= RECORDS SUPPLIED =
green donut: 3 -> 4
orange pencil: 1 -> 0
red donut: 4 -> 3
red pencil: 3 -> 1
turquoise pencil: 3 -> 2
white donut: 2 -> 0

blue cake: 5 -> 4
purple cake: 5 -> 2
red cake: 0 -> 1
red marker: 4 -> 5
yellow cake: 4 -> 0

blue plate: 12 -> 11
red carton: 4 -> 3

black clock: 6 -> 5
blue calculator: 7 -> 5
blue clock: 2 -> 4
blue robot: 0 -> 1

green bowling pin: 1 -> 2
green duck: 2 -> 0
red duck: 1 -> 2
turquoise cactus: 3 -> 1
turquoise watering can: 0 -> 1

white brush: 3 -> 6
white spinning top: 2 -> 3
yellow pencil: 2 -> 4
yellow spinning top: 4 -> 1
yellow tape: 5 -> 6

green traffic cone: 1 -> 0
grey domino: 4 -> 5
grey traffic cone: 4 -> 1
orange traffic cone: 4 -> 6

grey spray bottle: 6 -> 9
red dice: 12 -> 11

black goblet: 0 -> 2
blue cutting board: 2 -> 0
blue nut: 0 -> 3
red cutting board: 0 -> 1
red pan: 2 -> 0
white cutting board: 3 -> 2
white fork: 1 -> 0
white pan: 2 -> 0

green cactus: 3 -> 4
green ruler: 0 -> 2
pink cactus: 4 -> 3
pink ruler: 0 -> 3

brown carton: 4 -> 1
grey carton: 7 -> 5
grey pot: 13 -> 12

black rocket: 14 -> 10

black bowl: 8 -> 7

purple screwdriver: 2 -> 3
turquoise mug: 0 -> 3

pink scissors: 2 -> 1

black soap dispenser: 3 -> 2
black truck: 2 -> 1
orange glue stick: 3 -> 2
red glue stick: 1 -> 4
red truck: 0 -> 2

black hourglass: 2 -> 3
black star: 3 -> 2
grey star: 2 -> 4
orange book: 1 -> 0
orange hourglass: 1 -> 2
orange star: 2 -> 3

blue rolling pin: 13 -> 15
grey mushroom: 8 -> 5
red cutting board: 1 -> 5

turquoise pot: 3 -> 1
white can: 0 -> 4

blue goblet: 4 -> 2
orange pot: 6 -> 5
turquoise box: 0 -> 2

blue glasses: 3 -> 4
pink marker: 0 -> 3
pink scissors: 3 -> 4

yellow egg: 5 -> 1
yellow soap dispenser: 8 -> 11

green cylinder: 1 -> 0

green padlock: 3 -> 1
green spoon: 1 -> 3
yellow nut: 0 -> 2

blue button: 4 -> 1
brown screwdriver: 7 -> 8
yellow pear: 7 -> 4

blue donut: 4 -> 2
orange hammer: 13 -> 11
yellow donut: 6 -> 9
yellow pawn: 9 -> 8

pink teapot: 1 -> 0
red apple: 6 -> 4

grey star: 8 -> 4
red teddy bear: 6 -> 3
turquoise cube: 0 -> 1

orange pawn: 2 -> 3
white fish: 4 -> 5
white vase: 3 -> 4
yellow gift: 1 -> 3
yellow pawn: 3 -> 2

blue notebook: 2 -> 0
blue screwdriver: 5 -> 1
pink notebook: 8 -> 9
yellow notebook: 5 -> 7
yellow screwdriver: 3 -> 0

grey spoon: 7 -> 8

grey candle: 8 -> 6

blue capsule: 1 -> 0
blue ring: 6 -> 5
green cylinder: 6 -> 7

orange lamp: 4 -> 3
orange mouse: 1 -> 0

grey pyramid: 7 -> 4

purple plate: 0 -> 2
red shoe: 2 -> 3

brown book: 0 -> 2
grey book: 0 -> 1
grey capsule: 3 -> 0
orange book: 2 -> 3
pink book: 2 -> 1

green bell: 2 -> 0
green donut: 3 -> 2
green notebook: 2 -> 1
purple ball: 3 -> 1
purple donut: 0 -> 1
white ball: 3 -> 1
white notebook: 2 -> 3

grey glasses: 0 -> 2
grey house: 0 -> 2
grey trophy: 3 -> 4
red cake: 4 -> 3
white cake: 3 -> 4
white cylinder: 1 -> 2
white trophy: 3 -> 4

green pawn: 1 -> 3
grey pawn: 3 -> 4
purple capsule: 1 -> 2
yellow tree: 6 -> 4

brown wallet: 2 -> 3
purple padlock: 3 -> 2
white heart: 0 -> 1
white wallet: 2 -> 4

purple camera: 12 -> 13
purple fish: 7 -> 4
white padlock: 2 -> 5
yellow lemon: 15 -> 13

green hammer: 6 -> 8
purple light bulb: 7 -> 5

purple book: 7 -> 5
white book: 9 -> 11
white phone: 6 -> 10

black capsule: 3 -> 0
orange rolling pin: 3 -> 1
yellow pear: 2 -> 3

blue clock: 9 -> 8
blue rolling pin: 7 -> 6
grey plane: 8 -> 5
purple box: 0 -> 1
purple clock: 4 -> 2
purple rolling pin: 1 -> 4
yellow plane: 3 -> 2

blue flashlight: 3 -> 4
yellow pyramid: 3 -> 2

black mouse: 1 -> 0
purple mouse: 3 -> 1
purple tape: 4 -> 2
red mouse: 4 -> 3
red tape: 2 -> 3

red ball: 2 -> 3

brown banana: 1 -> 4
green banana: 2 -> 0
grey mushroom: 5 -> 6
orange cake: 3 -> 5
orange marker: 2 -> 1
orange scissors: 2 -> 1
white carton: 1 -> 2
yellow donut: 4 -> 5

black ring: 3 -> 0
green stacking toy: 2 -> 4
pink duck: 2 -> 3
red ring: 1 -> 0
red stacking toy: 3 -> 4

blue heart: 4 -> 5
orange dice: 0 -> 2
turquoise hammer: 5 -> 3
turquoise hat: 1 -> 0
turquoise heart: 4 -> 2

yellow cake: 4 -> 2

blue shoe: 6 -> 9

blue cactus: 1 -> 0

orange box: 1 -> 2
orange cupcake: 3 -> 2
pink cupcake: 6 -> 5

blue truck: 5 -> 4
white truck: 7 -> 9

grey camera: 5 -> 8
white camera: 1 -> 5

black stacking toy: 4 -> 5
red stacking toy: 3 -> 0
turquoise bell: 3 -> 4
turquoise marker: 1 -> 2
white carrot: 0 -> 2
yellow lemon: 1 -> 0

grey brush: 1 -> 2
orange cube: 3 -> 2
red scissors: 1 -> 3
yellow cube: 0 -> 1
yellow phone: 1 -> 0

= WHAT THIS TASK INVOLVES =
Take the stretch of lines above from the one containing "black bowl: 8 -> 7" through the one containing "yellow gift: 1 -> 3" and repeat it exactly, adding no other line.

= THE COMPLETED TASK =
black bowl: 8 -> 7

purple screwdriver: 2 -> 3
turquoise mug: 0 -> 3

pink scissors: 2 -> 1

black soap dispenser: 3 -> 2
black truck: 2 -> 1
orange glue stick: 3 -> 2
red glue stick: 1 -> 4
red truck: 0 -> 2

black hourglass: 2 -> 3
black star: 3 -> 2
grey star: 2 -> 4
orange book: 1 -> 0
orange hourglass: 1 -> 2
orange star: 2 -> 3

blue rolling pin: 13 -> 15
grey mushroom: 8 -> 5
red cutting board: 1 -> 5

turquoise pot: 3 -> 1
white can: 0 -> 4

blue goblet: 4 -> 2
orange pot: 6 -> 5
turquoise box: 0 -> 2

blue glasses: 3 -> 4
pink marker: 0 -> 3
pink scissors: 3 -> 4

yellow egg: 5 -> 1
yellow soap dispenser: 8 -> 11

green cylinder: 1 -> 0

green padlock: 3 -> 1
green spoon: 1 -> 3
yellow nut: 0 -> 2

blue button: 4 -> 1
brown screwdriver: 7 -> 8
yellow pear: 7 -> 4

blue donut: 4 -> 2
orange hammer: 13 -> 11
yellow donut: 6 -> 9
yellow pawn: 9 -> 8

pink teapot: 1 -> 0
red apple: 6 -> 4

grey star: 8 -> 4
red teddy bear: 6 -> 3
turquoise cube: 0 -> 1

orange pawn: 2 -> 3
white fish: 4 -> 5
white vase: 3 -> 4
yellow gift: 1 -> 3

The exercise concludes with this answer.